__TASK DIRECTIONS__:
Print each entry precisely; exclude the pictures.

__ENTRIES PROVIDED__:
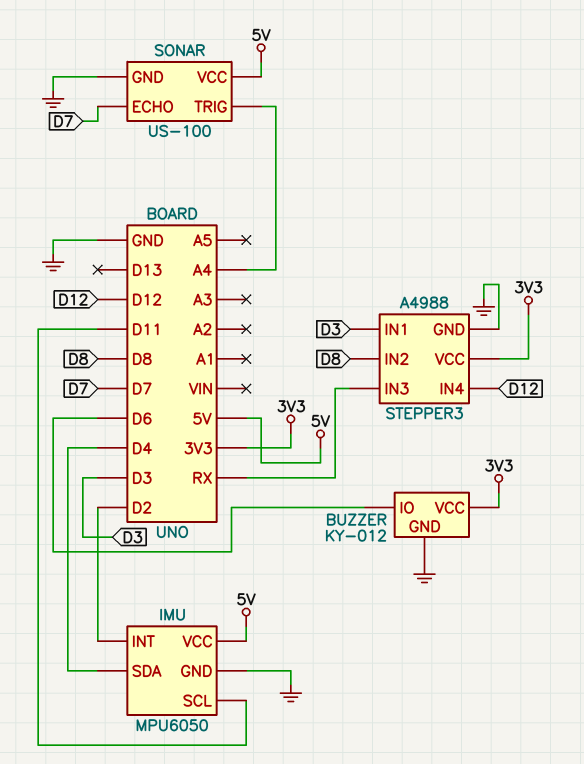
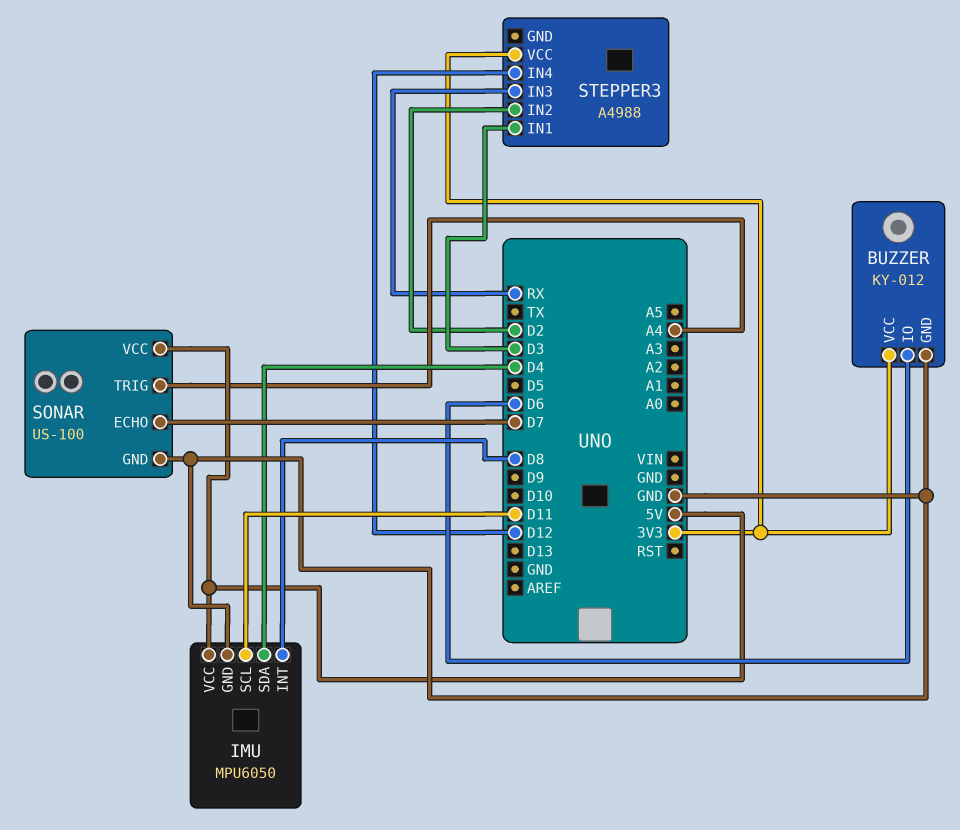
IMU pin INT: D2 -> D8
STEPPER3 pin GND: GND -> none
STEPPER3 pin IN2: D8 -> D2

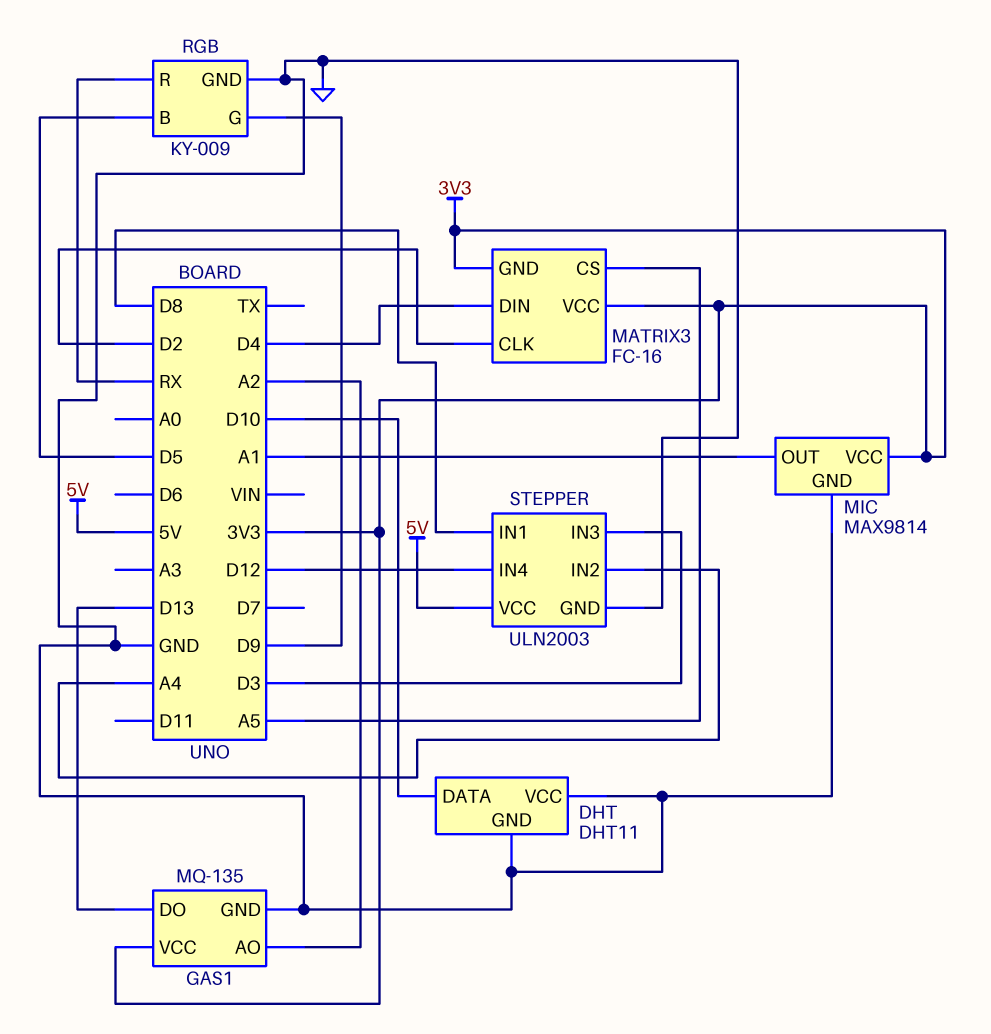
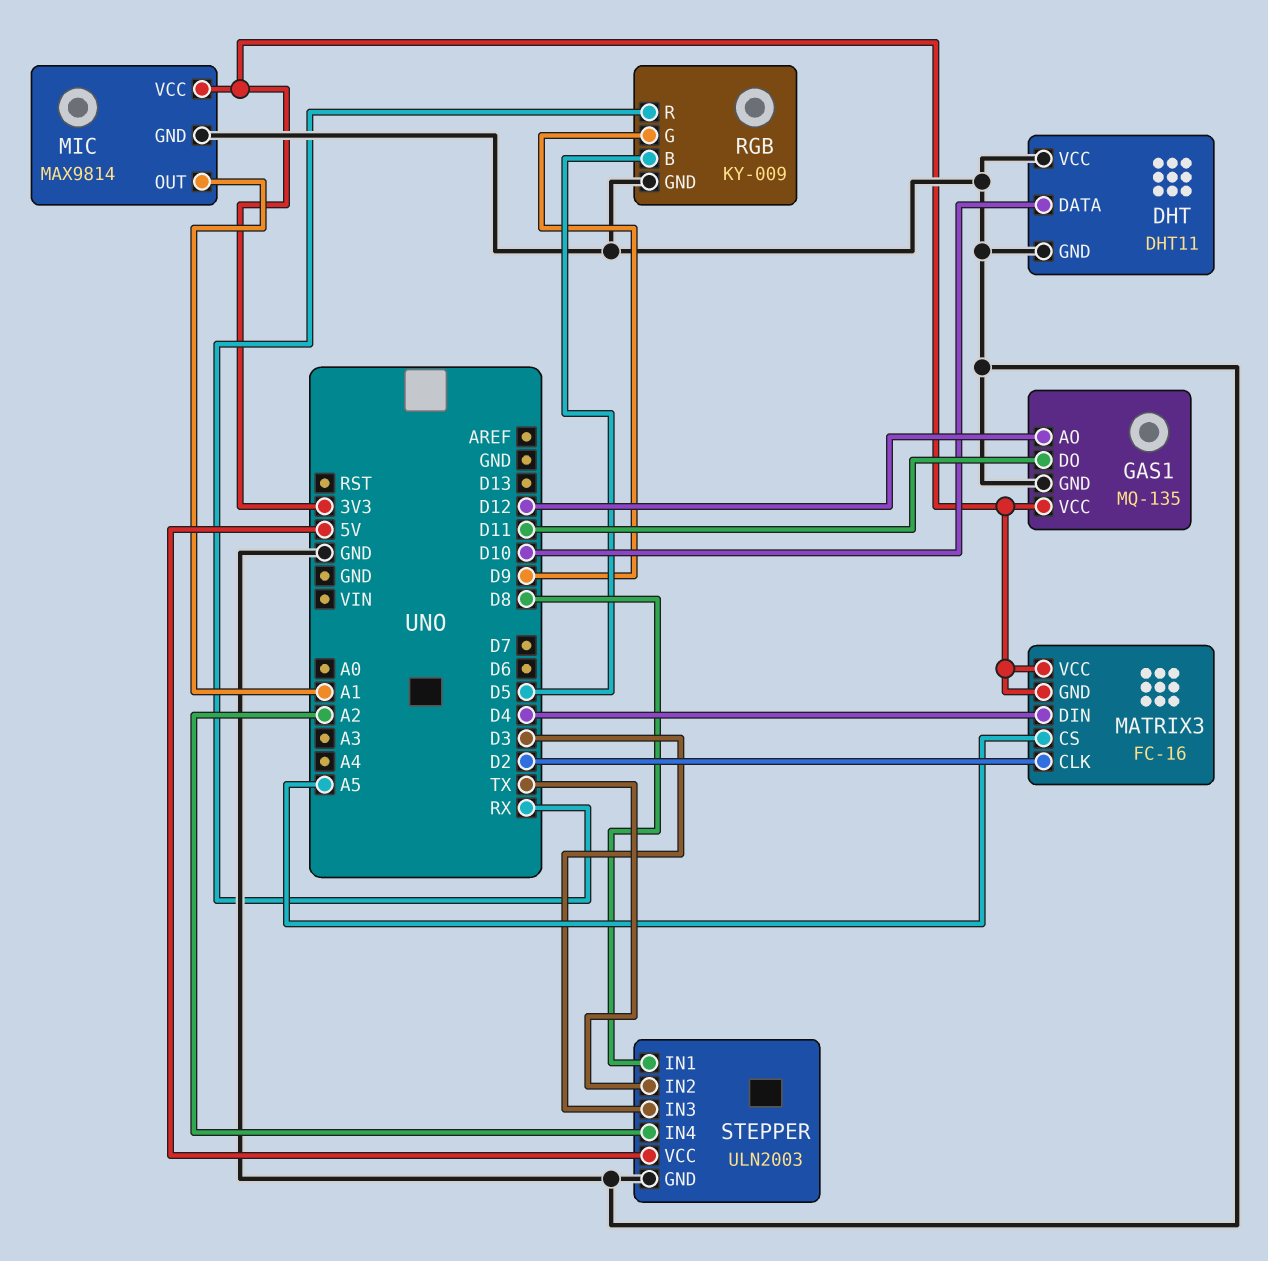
GAS1 pin AO: A2 -> D12
GAS1 pin DO: D13 -> D11
STEPPER pin IN2: A4 -> TX
STEPPER pin IN4: D12 -> A2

__REPLY TO THE EXERCISE__:
IMU pin INT: D2 -> D8
STEPPER3 pin GND: GND -> none
STEPPER3 pin IN2: D8 -> D2

GAS1 pin AO: A2 -> D12
GAS1 pin DO: D13 -> D11
STEPPER pin IN2: A4 -> TX
STEPPER pin IN4: D12 -> A2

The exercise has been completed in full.